What is required – Once the line with "pink star: 3 -> 4" is found in the material, write out that line and every later line exactly, through the end.
Start of Input data
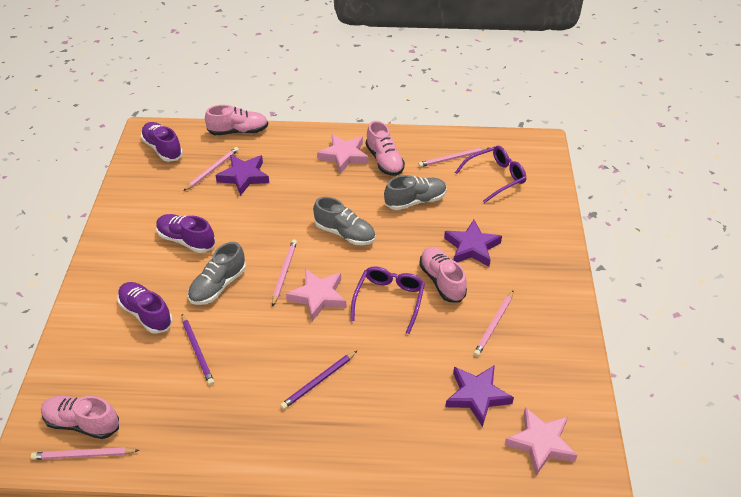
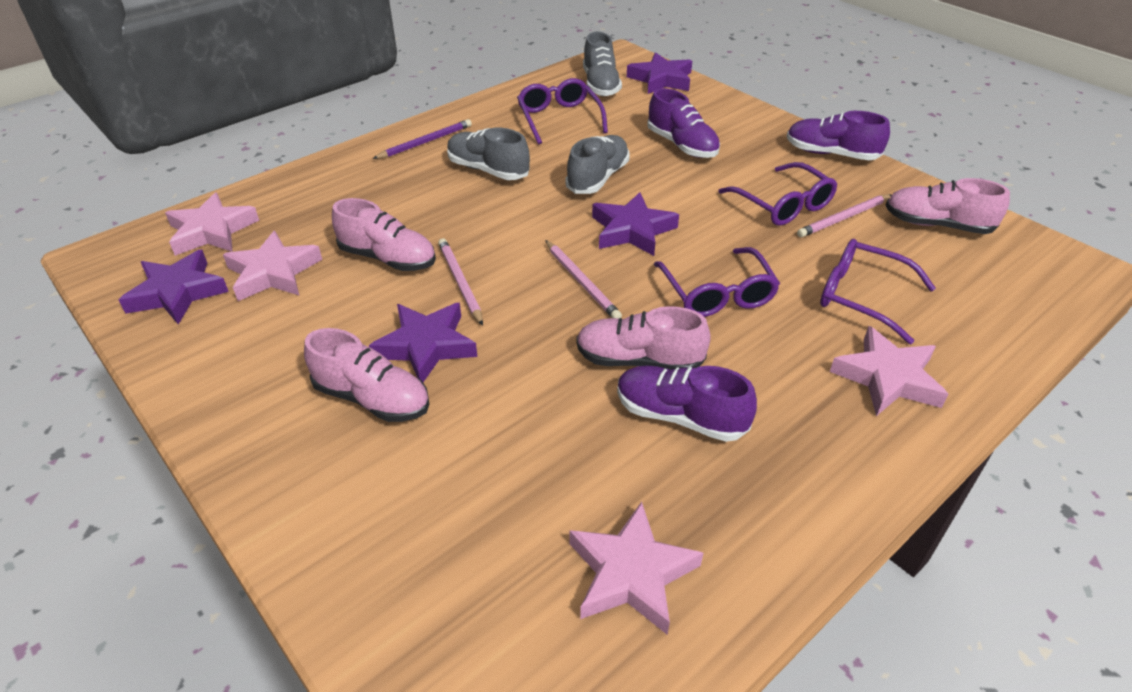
pink pencil: 5 -> 3
pink star: 3 -> 4
purple glasses: 2 -> 4
purple pencil: 2 -> 1
purple star: 3 -> 4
End of Input data
Answer to the problem –
pink star: 3 -> 4
purple glasses: 2 -> 4
purple pencil: 2 -> 1
purple star: 3 -> 4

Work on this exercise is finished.